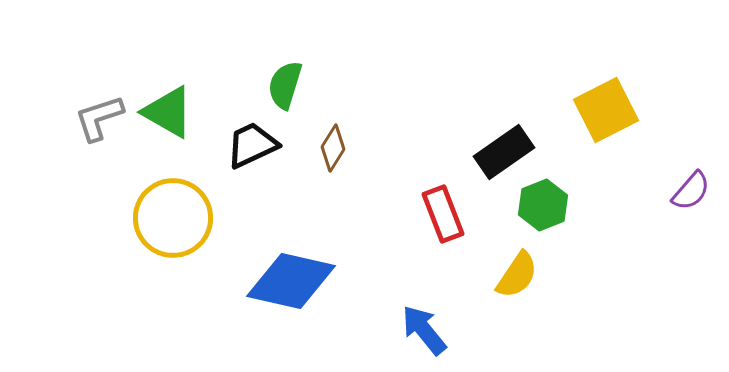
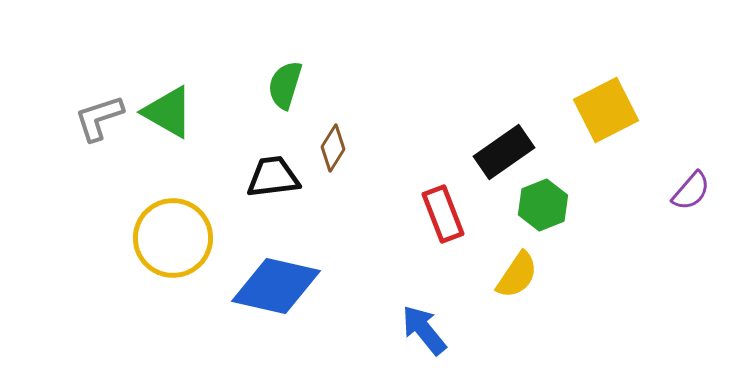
black trapezoid: moved 21 px right, 32 px down; rotated 18 degrees clockwise
yellow circle: moved 20 px down
blue diamond: moved 15 px left, 5 px down
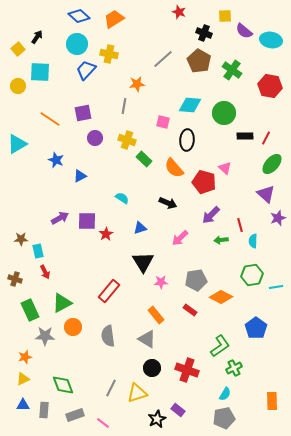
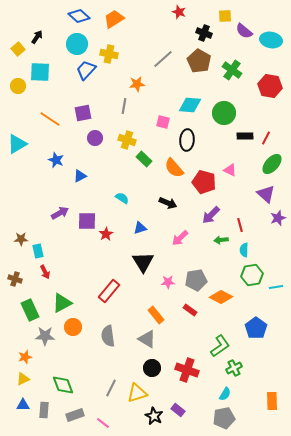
pink triangle at (225, 168): moved 5 px right, 2 px down; rotated 16 degrees counterclockwise
purple arrow at (60, 218): moved 5 px up
cyan semicircle at (253, 241): moved 9 px left, 9 px down
pink star at (161, 282): moved 7 px right
black star at (157, 419): moved 3 px left, 3 px up; rotated 18 degrees counterclockwise
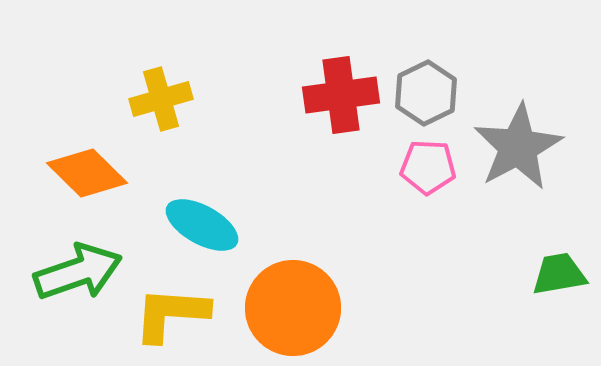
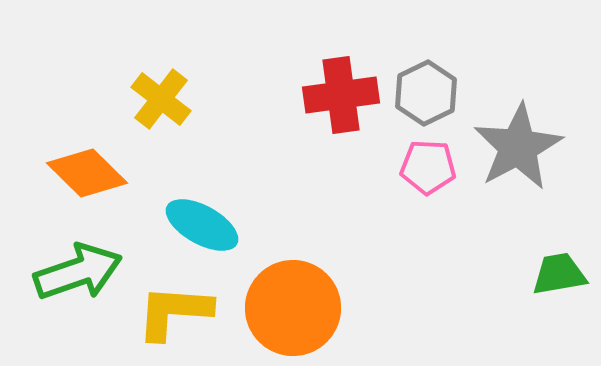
yellow cross: rotated 36 degrees counterclockwise
yellow L-shape: moved 3 px right, 2 px up
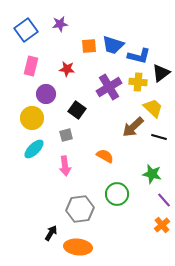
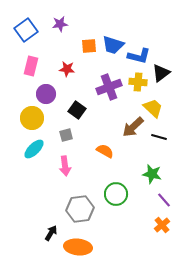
purple cross: rotated 10 degrees clockwise
orange semicircle: moved 5 px up
green circle: moved 1 px left
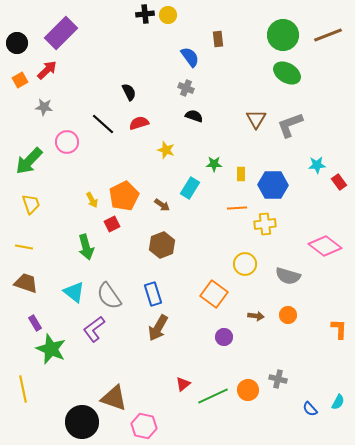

> [What you are asked to do]
Word for word, write out the lines from the top of the records above down to the line holding "cyan semicircle at", inclusive, but not the pictures.

> [Solution for this exercise]
black trapezoid: moved 21 px right, 32 px down; rotated 18 degrees clockwise
yellow circle: moved 20 px down
blue diamond: moved 15 px left, 5 px down
pink triangle at (225, 168): moved 5 px right, 2 px down; rotated 16 degrees counterclockwise
purple arrow at (60, 218): moved 5 px up
cyan semicircle at (253, 241): moved 9 px left, 9 px down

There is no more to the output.